(DATA IN THIS EXERCISE):
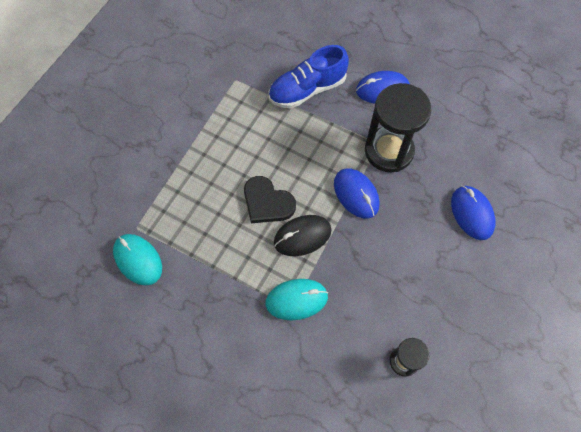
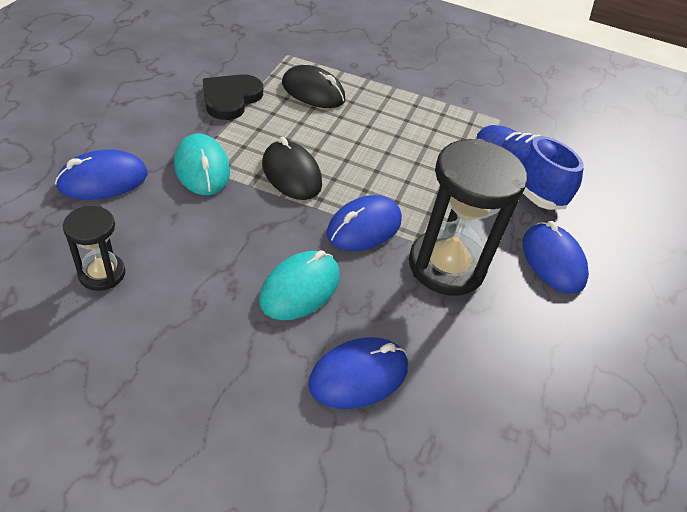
camera: 75 degrees right, 20 degrees down
turquoise mouse [113,234,162,286] -> turquoise mouse moved to [259,250,340,320]
black heart [244,176,296,223] -> black heart moved to [203,74,263,120]
none -> blue mouse [55,150,148,200]
none -> black mouse [282,65,345,108]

(TASK STATEMENT): Exclude the pictures and repeat the entries word for word.

(ANSWER TO THE EXERCISE):
camera: 75 degrees right, 20 degrees down
turquoise mouse [113,234,162,286] -> turquoise mouse moved to [259,250,340,320]
black heart [244,176,296,223] -> black heart moved to [203,74,263,120]
none -> blue mouse [55,150,148,200]
none -> black mouse [282,65,345,108]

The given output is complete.